What to work on
Please copy every row below character for character, omitting the pictures from your output.

══ Data to use

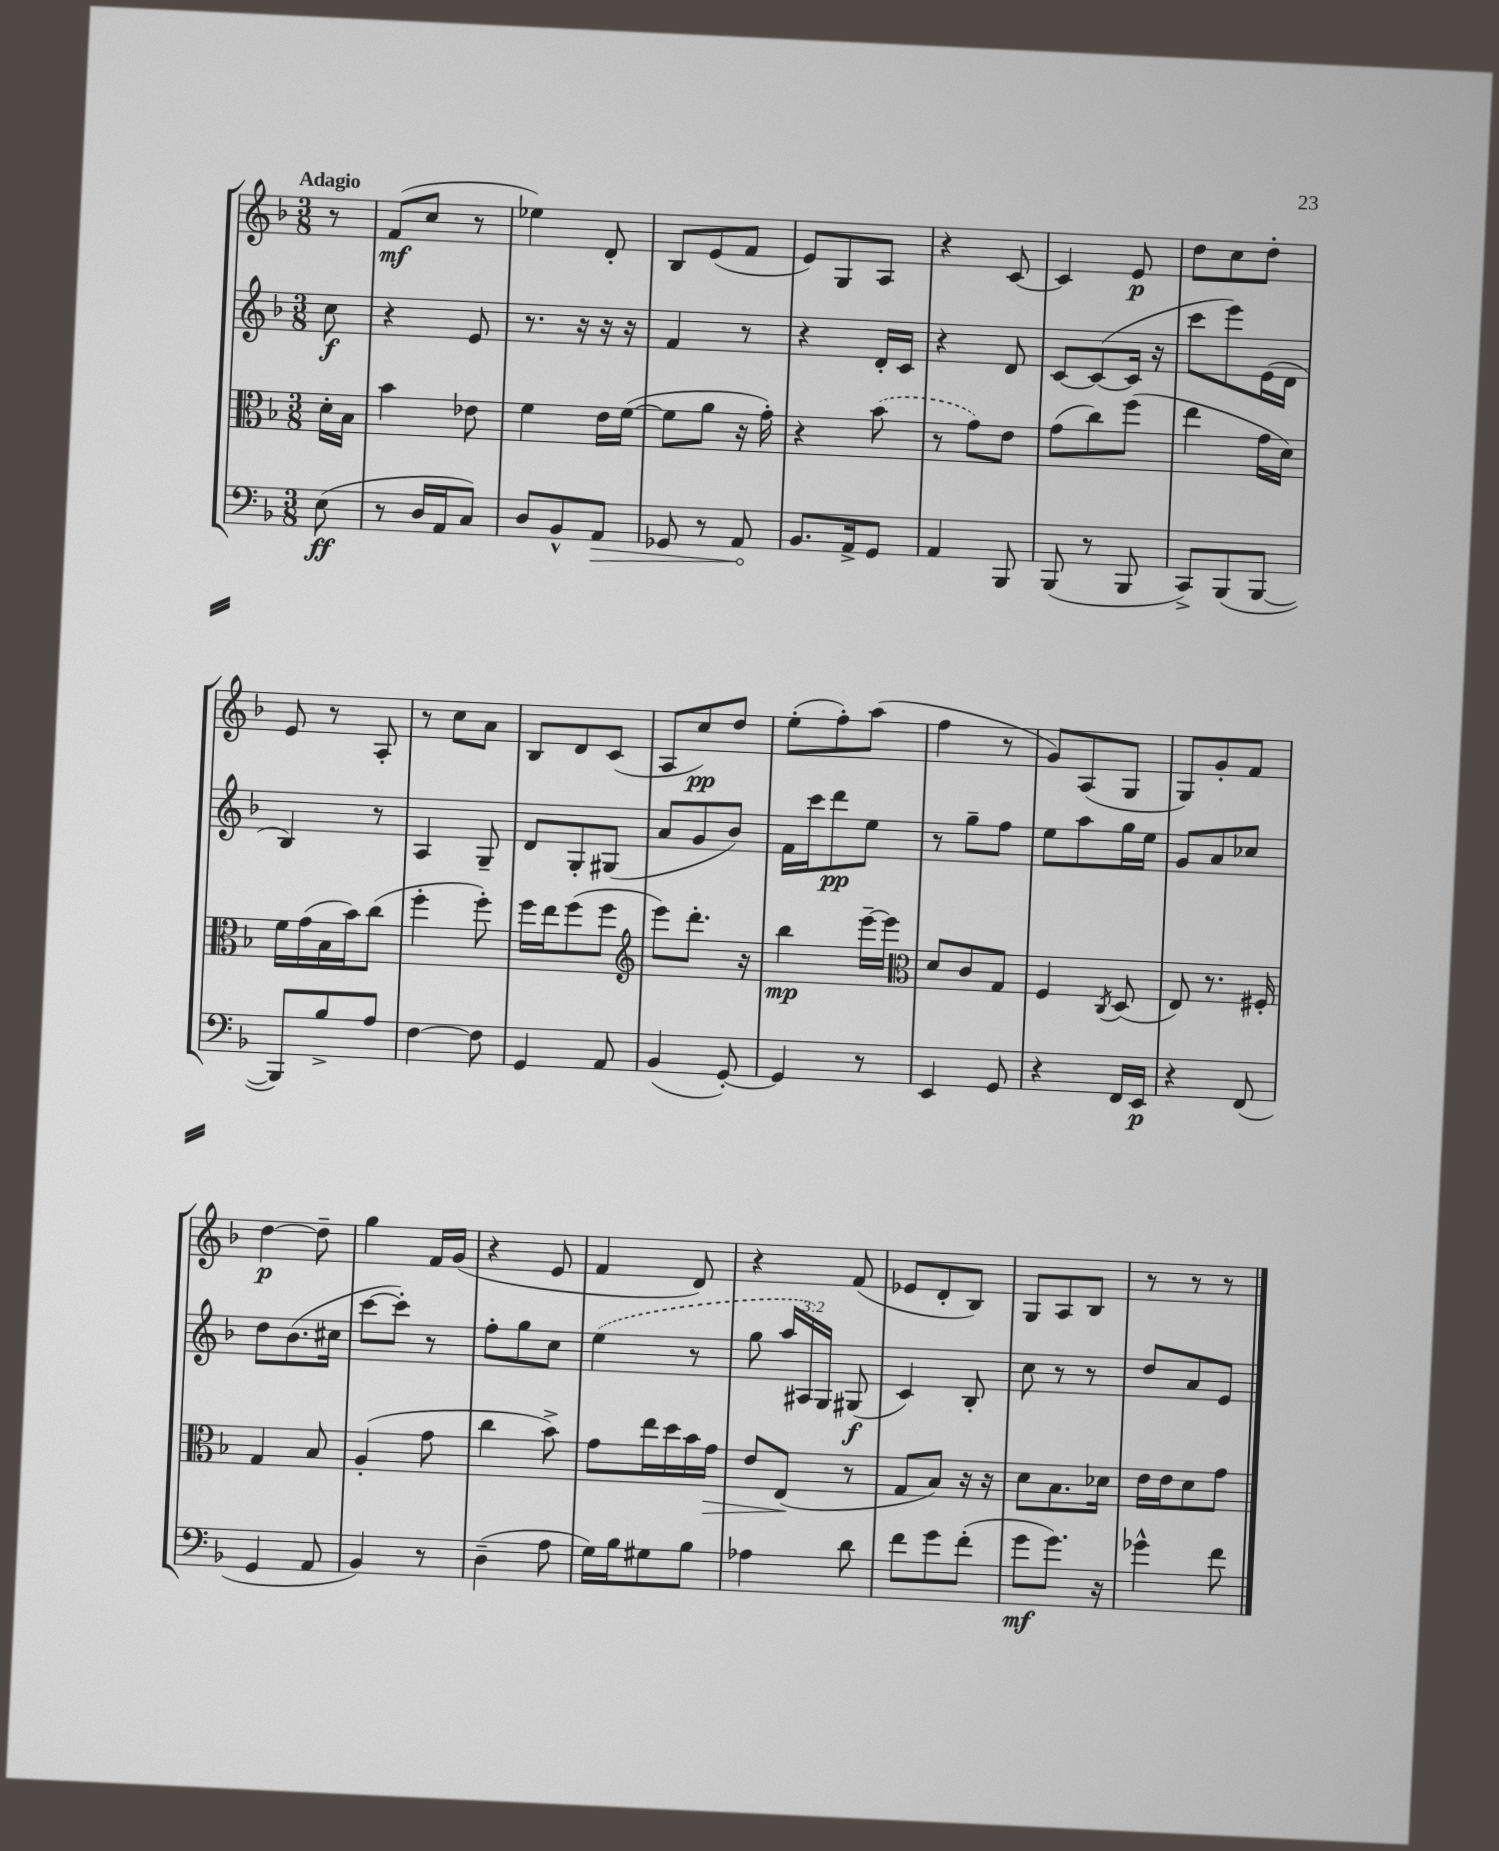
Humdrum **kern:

**kern	**kern	**kern	**kern
*staff4	*staff3	*staff2	*staff1
*clefF4	*clefC3	*clefG2	*clefG2
*k[b-]	*k[b-]	*k[b-]	*k[b-]
*M3/8	*M3/8	*M3/8	*M3/8
(8E	16d'	8cc	8r
.	16B-	.	.
=	=	=	=
8r	4b-	4r	(8f
16D	.	.	8cc
16AA	.	.	.
8C)	8e-	8e	8r
=	=	=	=
8D	4f	8.r	4ee-)
8BB-^^	.	.	.
.	.	16r	.
8AA	16e	16r	8d'
.	([16f	16r	.
=	=	=	=
8GG-	8f]	4f	8B-
8r	8a	.	(8e
8AA	16r	8r	8f
.	16g')	.	.
=	=	=	=
8.BB-	4r	4r	8e)
.	.	.	8G
16AA^	.	.	.
8GG	(8b-	16d'	8A
.	.	16c	.
=	=	=	=
4AA	8r	4r	4r
.	8g)	.	.
8BBB-	8e	8d	[8c
=	=	=	=
(8BBB-	(8g	[8c	4c]
8r	8cc)	(8c_	.
8BBB-	(8ff	16c]	8e
.	.	16r	.
=	=	=	=
8CC^)	4ee	8ccc	8dd
(8BBB-	.	8eee)	8cc
[8BBB-	16g	(16e	8dd'
.	16d)	16d	.
=	=	=	=
8BBB-])	16f	4B-)	8e
.	(16g	.	.
8B-^	16B-	.	8r
.	16b-)	.	.
8A	(8cc	8r	8A'
=	=	=	=
[4F	4ff'	4A	8r
.	.	.	8cc
8F]	8ff')	8G~	8a
=	=	=	=
4GG	16ff	8d	8B-
.	16ee	.	.
.	(8ff	8G'	8d
8AA	8ff	(8G#	(8c
=	=	=	=
*	*clefG2	*	*
(4BB-	8eee)	8a	8A
.	8.ddd'	8g	8cc)
[8GG')	.	8b-)	8dd
.	16r	.	.
=	=	=	=
4GG]	4bb-	16f	(8ee'
.	.	16ccc	.
.	.	8ddd	8ff')
8r	[16eee~	8ee	(8aa
.	16eee]	.	.
=	=	=	=
*	*clefC3	*	*
4EE	8d	8r	4ff
.	8c	8gg~	.
8GG	8G	8ff	8r
=	=	=	=
4r	4F	8ee	8g)
.	.	8aa	(8A
.	8qC	.	.
16FF	(8D	16gg	8G
16EE	.	16ee	.
=	=	=	=
4r	8E)	8g	8G)
.	8.r	8a	8g'
(8FF	.	8cc-	8f
.	16F#'	.	.
=	=	=	=
4GG	4G	8dd	[4dd
.	.	(8.b-	.
8AA	8B-	.	8dd~]
.	.	16cc#	.
=	=	=	=
4BB-)	(4A'	[8ccc	4gg
.	.	8ccc'])	.
8r	8g	8r	16f
.	.	.	(16g
=	=	=	=
(4D~	4cc	8ff'	4r
.	.	8gg	.
8A	8b-^)	8cc	8e
=	=	=	=
16G)	8g	(4ee	4f
16B-	.	.	.
8G#	16ee	.	.
.	16dd	.	.
8B-	16b-	8r	8d)
.	16g	.	.
=	=	=	=
4A-	8e	8gg	4r
.	(8E	24aa	.
.	.	24A#)	.
.	.	24G	.
8d	8r	(8G#	(8f
=	=	=	=
8f	8G	4c)	8e-
8g	8B-)	.	8d'
(8f'	16r	8B-'	8B-)
.	16r	.	.
=	=	=	=
8g	8d	8cc	8G
8.g)	8.B-	8r	8A
.	.	8r	8B-
16r	16d-	.	.
=	=	=	=
4g-^^	16e	8dd	8r
.	16e	.	.
.	8d	8a	8r
8f	8g	8e	8r
==	==	==	==
*-	*-	*-	*-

════

Task answer
Humdrum **kern:

**kern	**kern	**kern	**kern
*staff4	*staff3	*staff2	*staff1
*clefF4	*clefC3	*clefG2	*clefG2
*k[b-]	*k[b-]	*k[b-]	*k[b-]
*M3/8	*M3/8	*M3/8	*M3/8
(8E	16d'	8cc	8r
.	16B-	.	.
=	=	=	=
8r	4b-	4r	(8f
16D	.	.	8cc
16AA	.	.	.
8C)	8e-	8e	8r
=	=	=	=
8D	4f	8.r	4ee-)
8BB-^^	.	.	.
.	.	16r	.
8AA	16e	16r	8d'
.	([16f	16r	.
=	=	=	=
8GG-	8f]	4f	8B-
8r	8a	.	(8e
8AA	16r	8r	8f
.	16g')	.	.
=	=	=	=
8.BB-	4r	4r	8e)
.	.	.	8G
16AA^	.	.	.
8GG	(8b-	16d'	8A
.	.	16c	.
=	=	=	=
4AA	8r	4r	4r
.	8g)	.	.
8BBB-	8e	8d	[8c
=	=	=	=
(8BBB-	(8g	[8c	4c]
8r	8cc)	(8c_	.
8BBB-	(8ff	16c]	8e
.	.	16r	.
=	=	=	=
8CC^)	4ee	8ccc	8dd
(8BBB-	.	8eee)	8cc
[8BBB-	16g	(16e	8dd'
.	16d)	16d	.
=	=	=	=
8BBB-])	16f	4B-)	8e
.	(16g	.	.
8B-^	16B-	.	8r
.	16b-)	.	.
8A	(8cc	8r	8A'
=	=	=	=
[4F	4ff'	4A	8r
.	.	.	8cc
8F]	8ff')	8G~	8a
=	=	=	=
4GG	16ff	8d	8B-
.	16ee	.	.
.	(8ff	8G'	8d
8AA	8ff	(8G#	(8c
=	=	=	=
*	*clefG2	*	*
(4BB-	8eee)	8a	8A
.	8.ddd'	8g	8cc)
[8GG')	.	8b-)	8dd
.	16r	.	.
=	=	=	=
4GG]	4bb-	16f	(8ee'
.	.	16ccc	.
.	.	8ddd	8ff')
8r	[16eee~	8ee	(8aa
.	16eee]	.	.
=	=	=	=
*	*clefC3	*	*
4EE	8d	8r	4ff
.	8c	8gg~	.
8GG	8G	8ff	8r
=	=	=	=
4r	4F	8ee	8g)
.	.	8aa	(8A
.	8qC	.	.
16FF	(8D	16gg	8G
16EE	.	16ee	.
=	=	=	=
4r	8E)	8g	8G)
.	8.r	8a	8g'
(8FF	.	8cc-	8f
.	16F#'	.	.
=	=	=	=
4GG	4G	8dd	[4dd
.	.	(8.b-	.
8AA	8B-	.	8dd~]
.	.	16cc#	.
=	=	=	=
4BB-)	(4A'	[8ccc	4gg
.	.	8ccc'])	.
8r	8g	8r	16f
.	.	.	(16g
=	=	=	=
(4D~	4cc	8ff'	4r
.	.	8gg	.
8A	8b-^)	8cc	8e
=	=	=	=
16G)	8g	(4ee	4f
16B-	.	.	.
8G#	16ee	.	.
.	16dd	.	.
8B-	16b-	8r	8d)
.	16g	.	.
=	=	=	=
4A-	8e	8gg	4r
.	(8E	24aa	.
.	.	24A#)	.
.	.	24G	.
8d	8r	(8G#	(8f
=	=	=	=
8f	8G	4c)	8e-
8g	8B-)	.	8d'
(8f'	16r	8B-'	8B-)
.	16r	.	.
=	=	=	=
8g	8d	8cc	8G
8.g)	8.B-	8r	8A
.	.	8r	8B-
16r	16d-	.	.
=	=	=	=
4g-^^	16e	8dd	8r
.	16e	.	.
.	8d	8a	8r
8f	8g	8e	8r
==	==	==	==
*-	*-	*-	*-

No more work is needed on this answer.